What to work on: In duplicating the lines below, keep every word unchanged and drop the pictures.
╭─ Available data
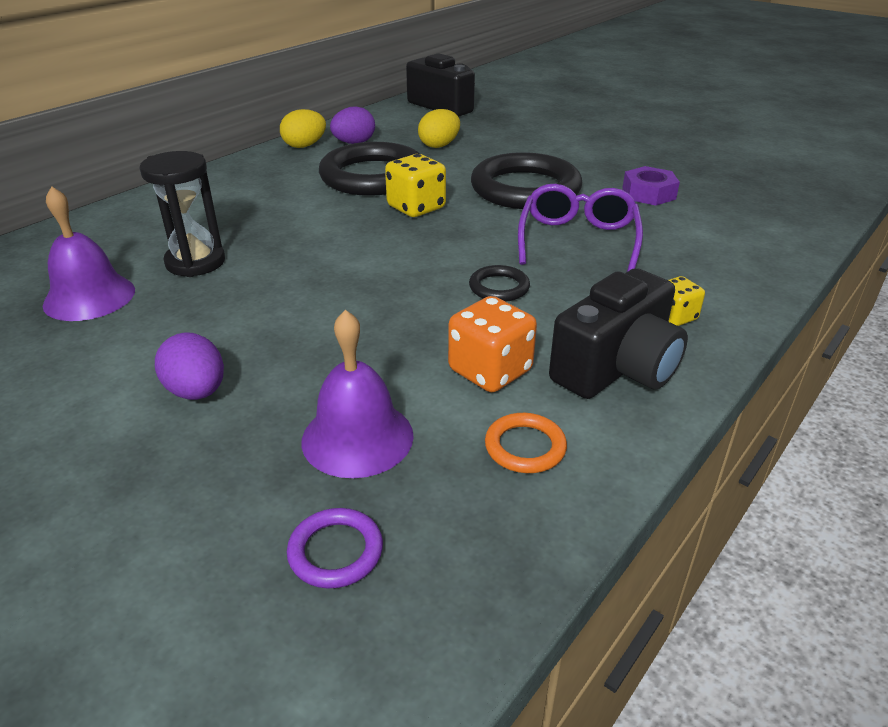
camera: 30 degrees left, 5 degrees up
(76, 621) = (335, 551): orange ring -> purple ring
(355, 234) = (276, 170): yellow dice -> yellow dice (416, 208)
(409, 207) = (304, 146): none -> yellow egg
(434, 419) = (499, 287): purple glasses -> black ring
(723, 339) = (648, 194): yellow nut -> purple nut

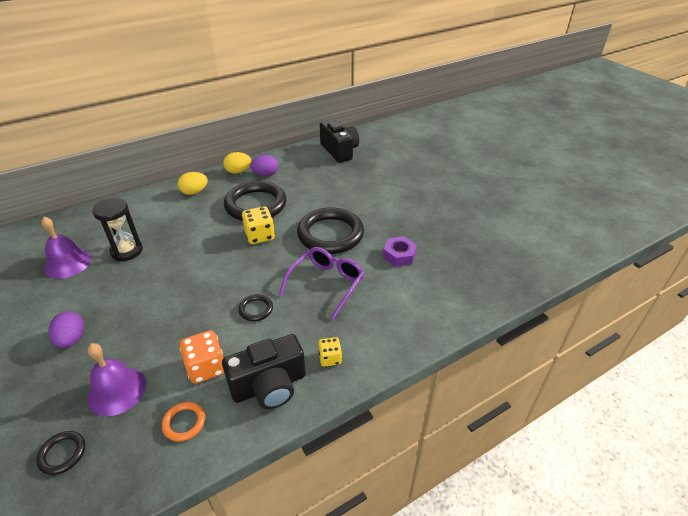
camera: 20 degrees right, 5 degrees up
(335, 551) = (62, 454): purple ring -> black ring
(439, 145) = (310, 186): yellow egg -> yellow egg (194, 192)

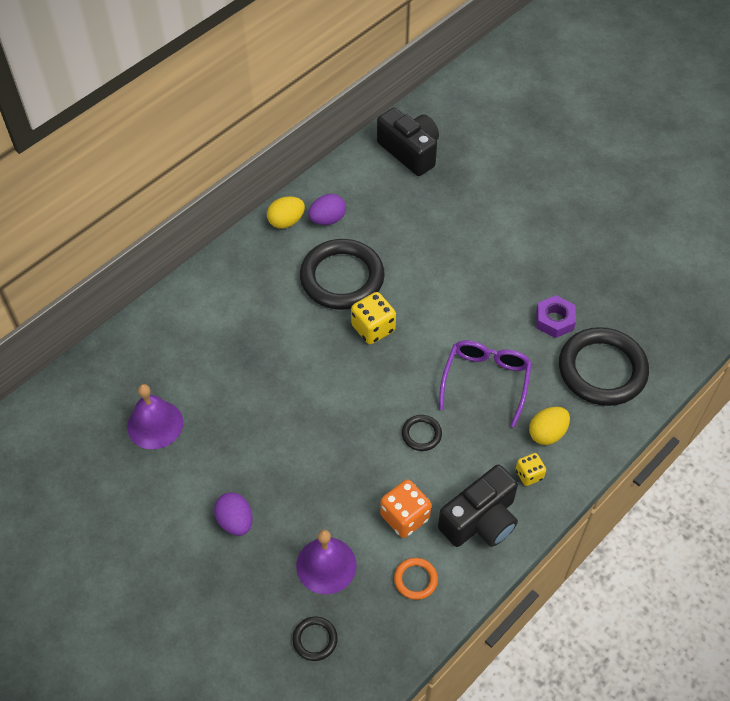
camera: 15 degrees left, 15 degrees up
(127, 251) = (218, 389): black hourglass -> none
(194, 192) = (246, 273): yellow egg -> yellow egg (547, 433)
(330, 234) = (460, 306): black ring -> black ring (602, 370)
╰─
Solved exercise:
camera: 30 degrees left, 5 degrees up
(76, 621) = (335, 551): orange ring -> purple ring
(355, 234) = (276, 170): yellow dice -> yellow dice (416, 208)
(409, 207) = (304, 146): none -> yellow egg
(434, 419) = (499, 287): purple glasses -> black ring
(723, 339) = (648, 194): yellow nut -> purple nut

camera: 20 degrees right, 5 degrees up
(335, 551) = (62, 454): purple ring -> black ring
(439, 145) = (310, 186): yellow egg -> yellow egg (194, 192)

camera: 15 degrees left, 15 degrees up
(127, 251) = (218, 389): black hourglass -> none
(194, 192) = (246, 273): yellow egg -> yellow egg (547, 433)
(330, 234) = (460, 306): black ring -> black ring (602, 370)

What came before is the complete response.